• **ASSIGNED TASK**: Nothing but the lines from the start of the data through the line with "orange triangle: (484, 185)" should appear in the answer, each retyped exactly, and pictures should not.
[[ DATA FOR THIS TASK open ]]
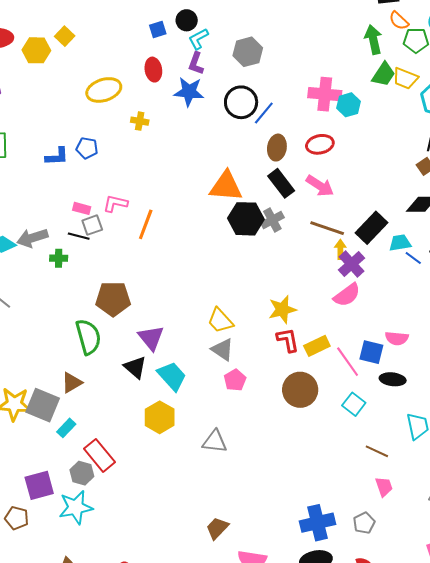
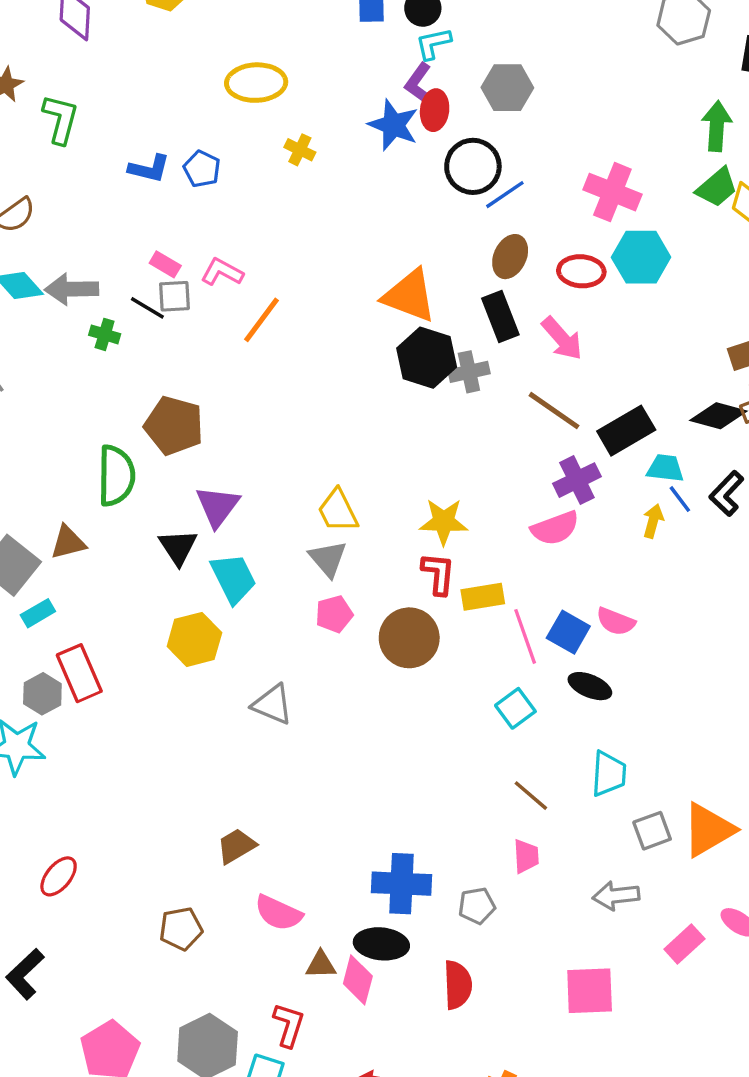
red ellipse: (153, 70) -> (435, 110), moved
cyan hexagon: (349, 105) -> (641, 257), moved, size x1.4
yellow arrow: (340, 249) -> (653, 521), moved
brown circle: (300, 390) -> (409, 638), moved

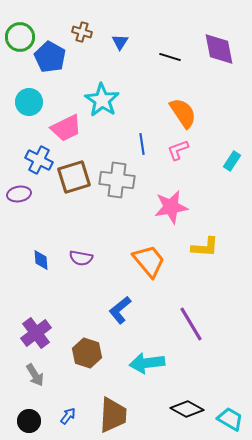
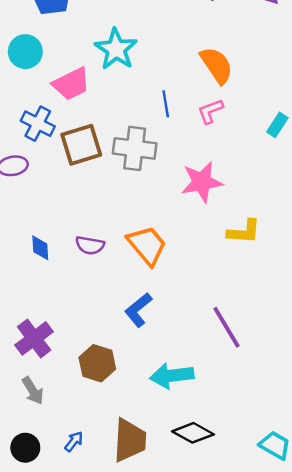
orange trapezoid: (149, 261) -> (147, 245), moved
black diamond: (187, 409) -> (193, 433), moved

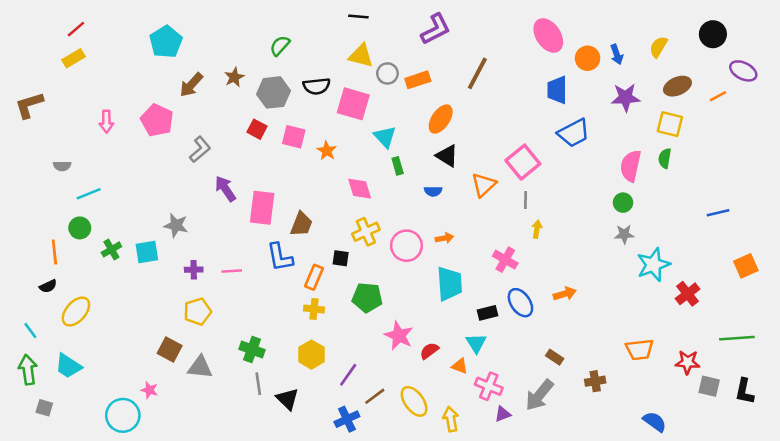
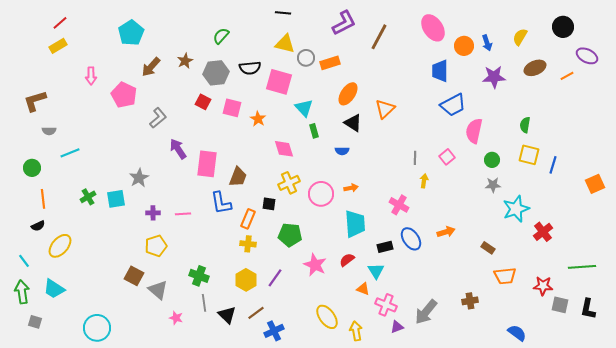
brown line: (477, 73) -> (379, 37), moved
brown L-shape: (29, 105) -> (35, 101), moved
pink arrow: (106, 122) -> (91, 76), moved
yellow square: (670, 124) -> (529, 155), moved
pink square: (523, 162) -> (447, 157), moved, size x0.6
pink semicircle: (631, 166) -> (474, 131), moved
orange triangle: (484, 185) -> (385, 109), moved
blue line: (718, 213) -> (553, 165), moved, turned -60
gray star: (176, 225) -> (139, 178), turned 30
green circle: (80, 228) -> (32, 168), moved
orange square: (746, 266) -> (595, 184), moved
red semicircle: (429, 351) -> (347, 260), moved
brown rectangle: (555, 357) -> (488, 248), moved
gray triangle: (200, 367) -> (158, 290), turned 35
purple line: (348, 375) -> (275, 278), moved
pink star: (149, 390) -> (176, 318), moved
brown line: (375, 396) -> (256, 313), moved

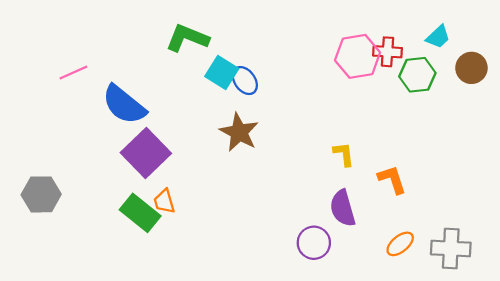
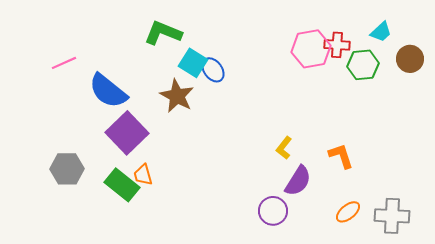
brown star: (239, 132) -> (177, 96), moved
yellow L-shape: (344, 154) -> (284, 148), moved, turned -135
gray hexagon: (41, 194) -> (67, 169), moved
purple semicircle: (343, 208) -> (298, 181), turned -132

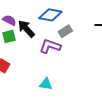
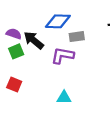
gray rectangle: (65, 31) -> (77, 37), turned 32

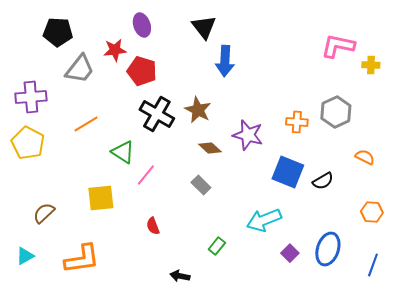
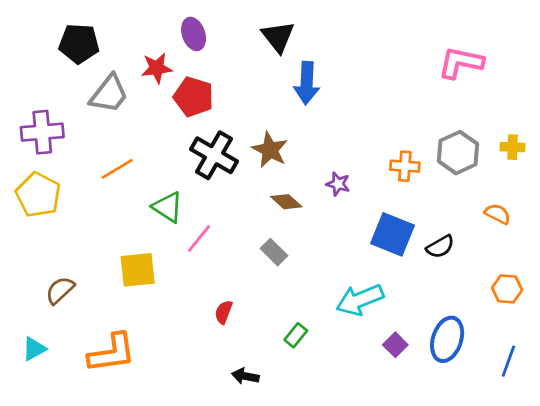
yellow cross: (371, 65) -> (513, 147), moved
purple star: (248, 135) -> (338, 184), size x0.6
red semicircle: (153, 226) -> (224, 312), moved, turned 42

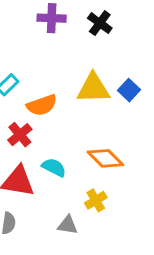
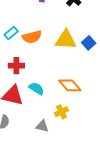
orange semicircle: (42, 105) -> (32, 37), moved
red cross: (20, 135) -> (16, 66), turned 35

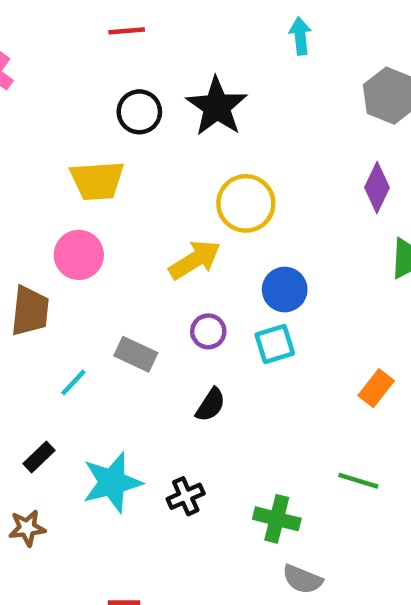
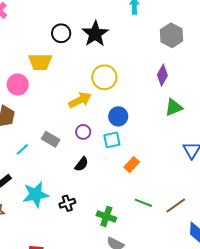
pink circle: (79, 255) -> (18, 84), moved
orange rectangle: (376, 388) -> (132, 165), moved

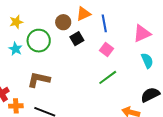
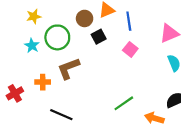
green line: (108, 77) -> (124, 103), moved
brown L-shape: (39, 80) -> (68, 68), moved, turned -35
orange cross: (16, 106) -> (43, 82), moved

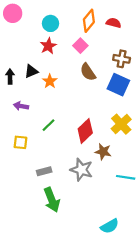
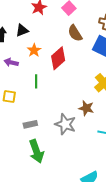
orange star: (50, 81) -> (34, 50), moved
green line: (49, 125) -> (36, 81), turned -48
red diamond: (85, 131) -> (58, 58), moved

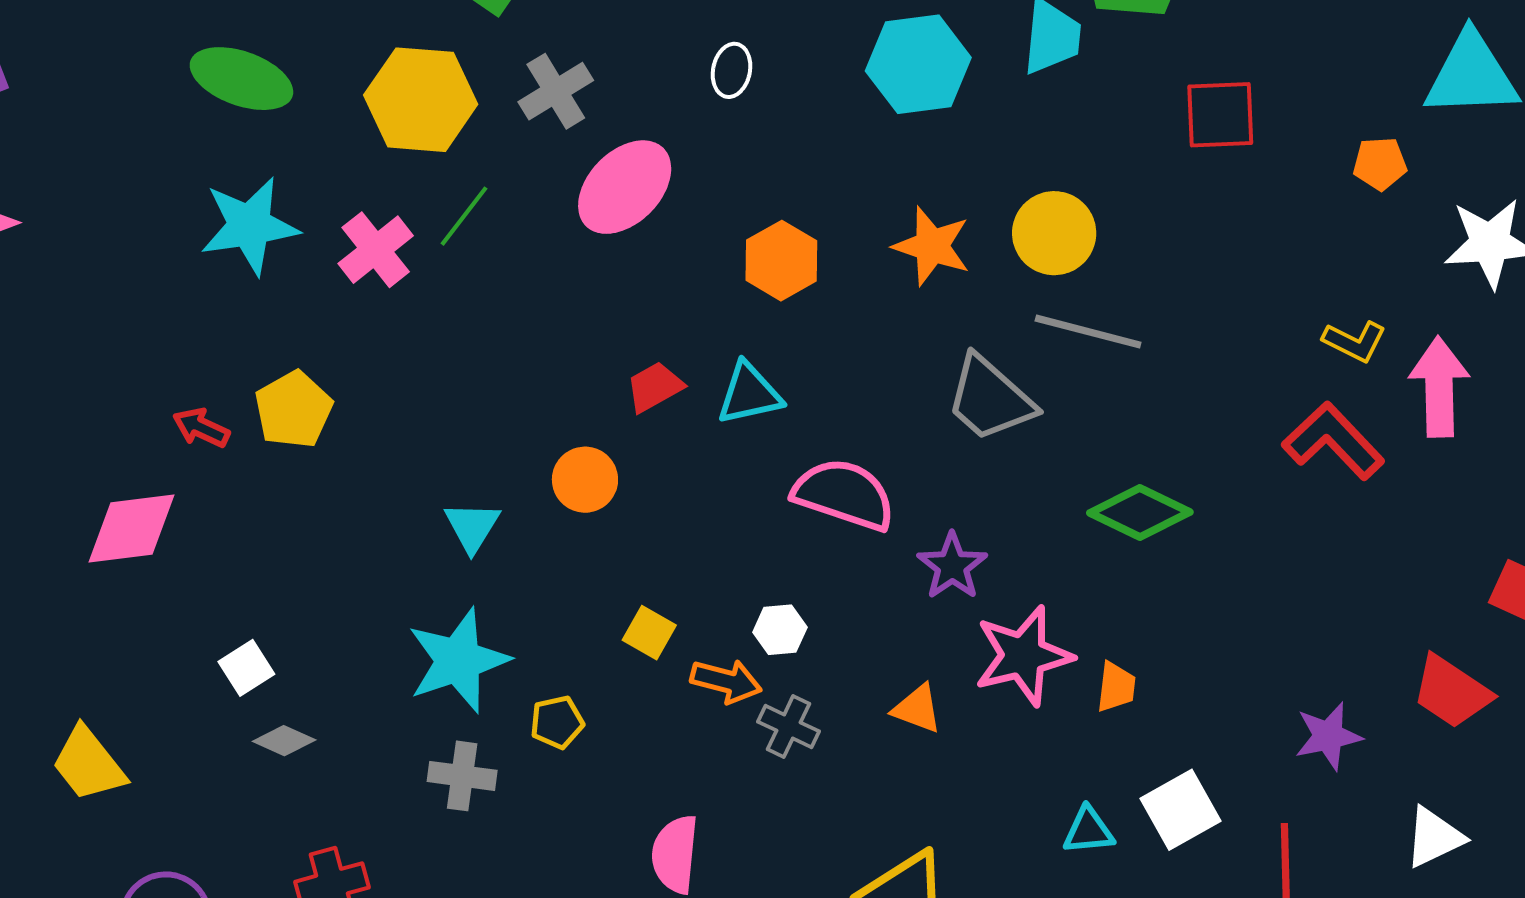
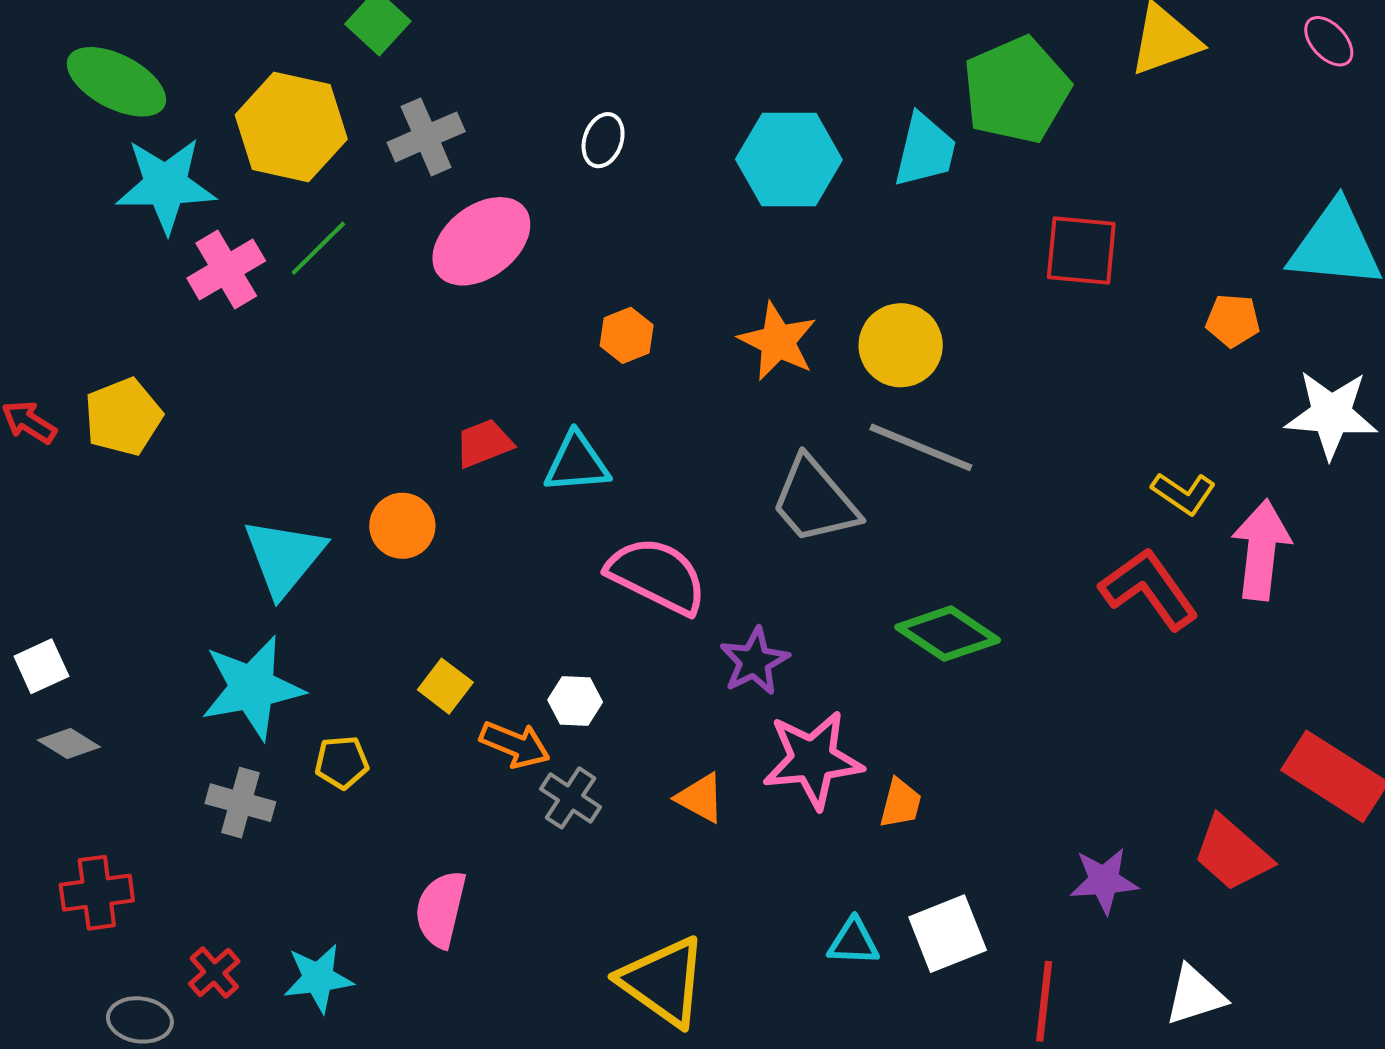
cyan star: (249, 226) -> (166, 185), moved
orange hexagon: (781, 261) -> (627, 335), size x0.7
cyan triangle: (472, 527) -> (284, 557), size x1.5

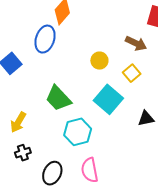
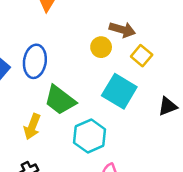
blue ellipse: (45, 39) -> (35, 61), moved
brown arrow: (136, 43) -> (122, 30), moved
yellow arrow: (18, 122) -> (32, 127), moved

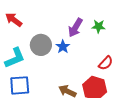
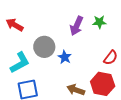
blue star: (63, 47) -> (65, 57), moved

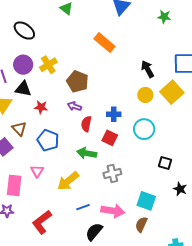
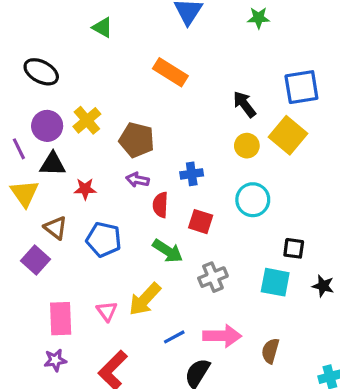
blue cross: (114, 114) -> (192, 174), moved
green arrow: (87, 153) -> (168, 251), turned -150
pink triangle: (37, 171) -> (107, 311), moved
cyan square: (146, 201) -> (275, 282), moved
[[ DATA FOR THIS TASK closed ]]
• **SOLUTION**:
red ellipse: (153, 70) -> (435, 110), moved
cyan hexagon: (349, 105) -> (641, 257), moved, size x1.4
yellow arrow: (340, 249) -> (653, 521), moved
brown circle: (300, 390) -> (409, 638), moved

orange trapezoid: (149, 261) -> (147, 245), moved
black diamond: (187, 409) -> (193, 433), moved

brown line: (477, 73) -> (379, 37), moved
brown L-shape: (29, 105) -> (35, 101), moved
pink arrow: (106, 122) -> (91, 76), moved
yellow square: (670, 124) -> (529, 155), moved
pink square: (523, 162) -> (447, 157), moved, size x0.6
pink semicircle: (631, 166) -> (474, 131), moved
orange triangle: (484, 185) -> (385, 109), moved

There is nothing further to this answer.